Segment Start: EXCERPTED DATA
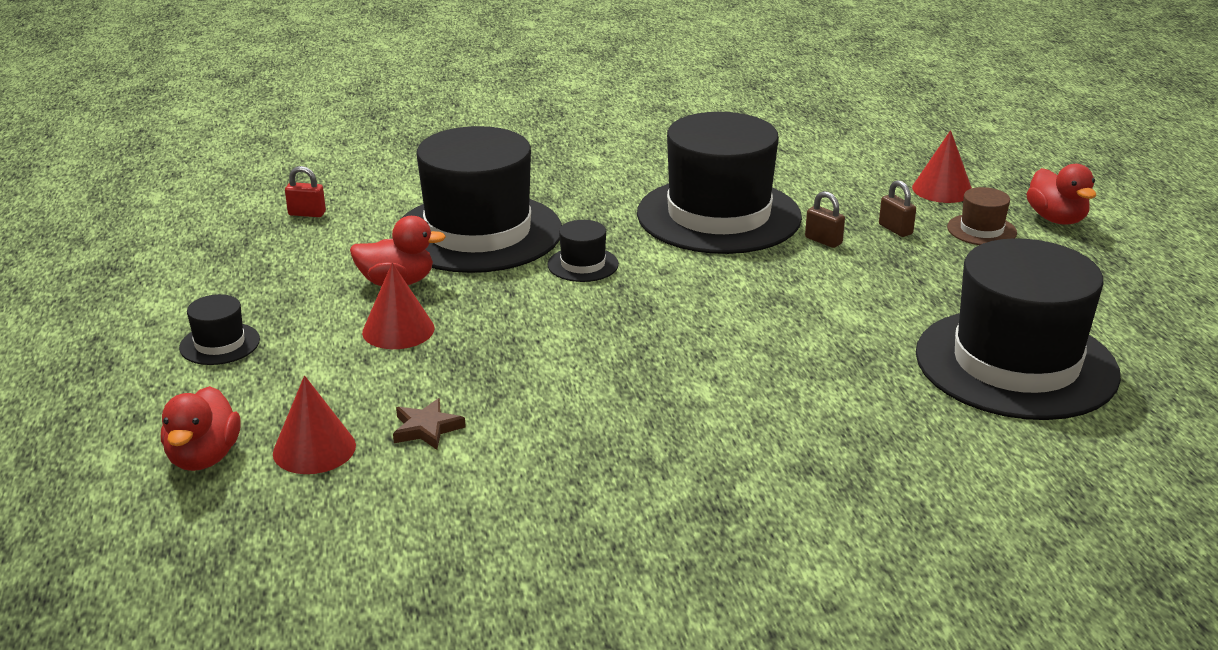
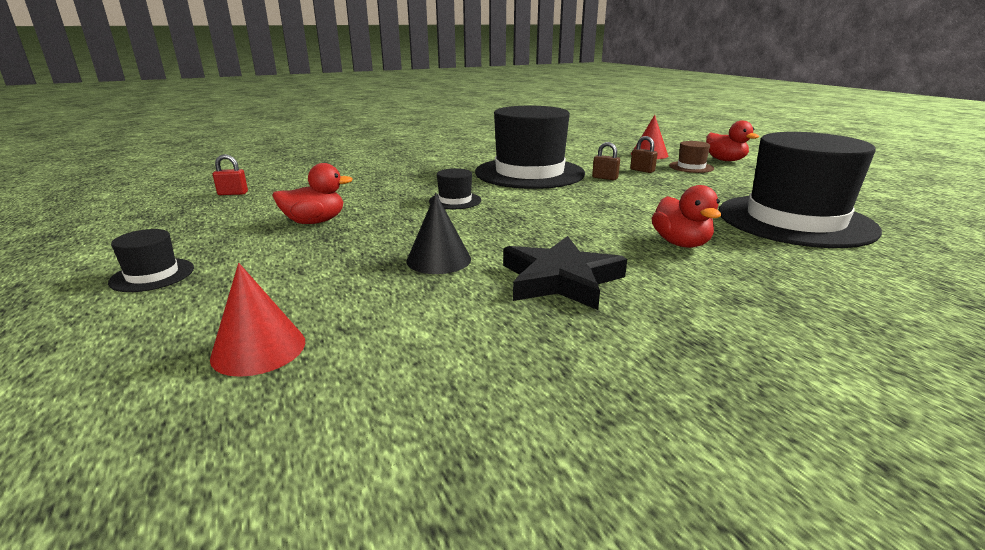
camera: 15 degrees left, 5 degrees down
(204, 457) = (123, 376): red duck -> red duck (681, 243)
(398, 330) = (324, 249): red cone -> none
(426, 428) = (375, 315): brown star -> none
(478, 233) = (369, 192): black hat -> none
(518, 365) = (438, 260): none -> black cone
(637, 413) = (560, 279): none -> black star

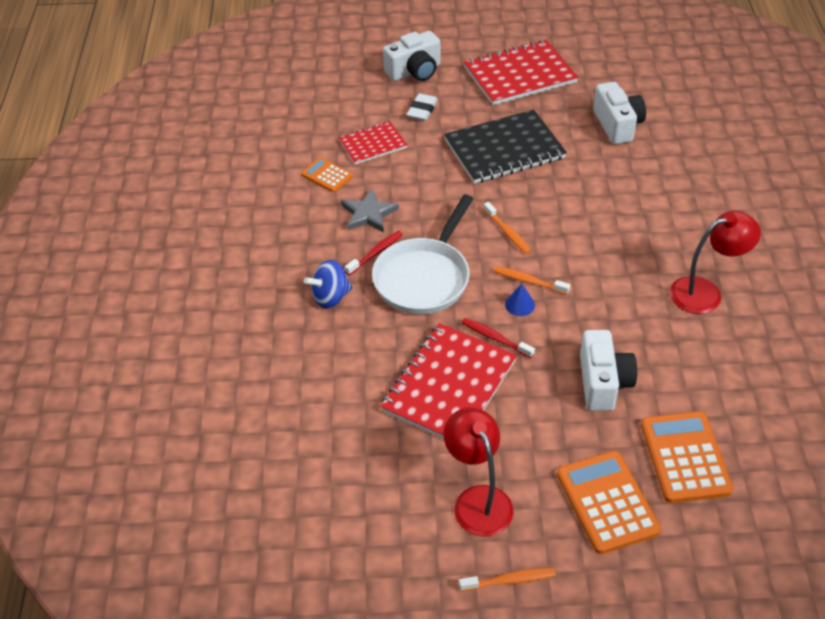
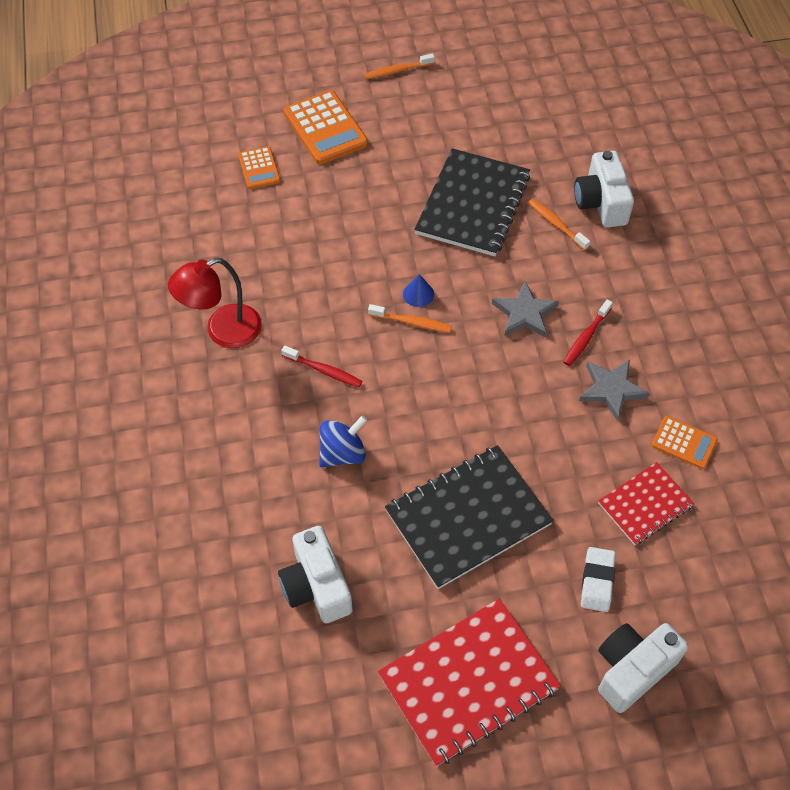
camera: 170 degrees right, 10 degrees up
(330, 297) = (615, 279): blue spinning top -> blue spinning top (343, 453)
(424, 277) = (524, 313): white pan -> grey star
(449, 386) = (472, 204): red notebook -> black notebook
(477, 500) = (430, 118): red lamp -> none
(495, 338) = (438, 255): red toothbrush -> red toothbrush (324, 371)
(507, 233) = (444, 383): orange toothbrush -> orange toothbrush (556, 224)
(603, 382) = (330, 224): white camera -> white camera (601, 202)
(685, 457) = (259, 168): orange calculator -> orange calculator, size x0.57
Segment End: EXCERPTED DATA
YOUR OBJECTIVE
Using the material above, report each line where "black" occurs.

OUTPUT OF THE EXERCISE
(478, 233) = (369, 192): black hat -> none
(518, 365) = (438, 260): none -> black cone
(637, 413) = (560, 279): none -> black star
(449, 386) = (472, 204): red notebook -> black notebook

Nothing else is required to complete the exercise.